Records from a data source:
--------------------------------------------------

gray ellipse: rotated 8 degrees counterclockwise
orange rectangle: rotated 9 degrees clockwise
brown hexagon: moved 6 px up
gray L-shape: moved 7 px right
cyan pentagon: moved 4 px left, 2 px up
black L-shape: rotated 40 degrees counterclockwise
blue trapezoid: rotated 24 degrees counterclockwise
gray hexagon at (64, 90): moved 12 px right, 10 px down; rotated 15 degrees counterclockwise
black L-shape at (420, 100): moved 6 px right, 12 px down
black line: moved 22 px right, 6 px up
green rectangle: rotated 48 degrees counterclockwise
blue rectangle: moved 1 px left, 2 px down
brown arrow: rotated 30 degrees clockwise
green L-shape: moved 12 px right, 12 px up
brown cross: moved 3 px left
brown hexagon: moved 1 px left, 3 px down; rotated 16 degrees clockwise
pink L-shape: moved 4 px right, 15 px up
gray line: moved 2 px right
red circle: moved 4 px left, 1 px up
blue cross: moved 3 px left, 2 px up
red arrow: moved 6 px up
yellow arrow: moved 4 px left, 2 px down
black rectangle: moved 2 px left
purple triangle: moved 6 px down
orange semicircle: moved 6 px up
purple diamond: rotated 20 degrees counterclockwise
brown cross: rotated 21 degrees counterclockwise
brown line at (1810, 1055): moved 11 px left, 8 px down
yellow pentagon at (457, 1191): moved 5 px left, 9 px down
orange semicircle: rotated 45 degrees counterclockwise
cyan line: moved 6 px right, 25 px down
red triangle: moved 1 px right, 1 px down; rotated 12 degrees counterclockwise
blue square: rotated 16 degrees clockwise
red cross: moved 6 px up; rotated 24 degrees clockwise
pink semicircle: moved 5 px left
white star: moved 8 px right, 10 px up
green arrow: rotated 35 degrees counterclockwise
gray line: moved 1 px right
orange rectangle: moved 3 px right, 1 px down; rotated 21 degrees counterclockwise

--------------------------------------------------

WHAT TO DO: Within the data above, the span starting at the line containing "gray hexagon at" and ending at the line containing "green rectangle: rotated" is to be retyped exactly, with no other lines.

ANSWER TO THIS EXERCISE:
gray hexagon at (64, 90): moved 12 px right, 10 px down; rotated 15 degrees counterclockwise
black L-shape at (420, 100): moved 6 px right, 12 px down
black line: moved 22 px right, 6 px up
green rectangle: rotated 48 degrees counterclockwise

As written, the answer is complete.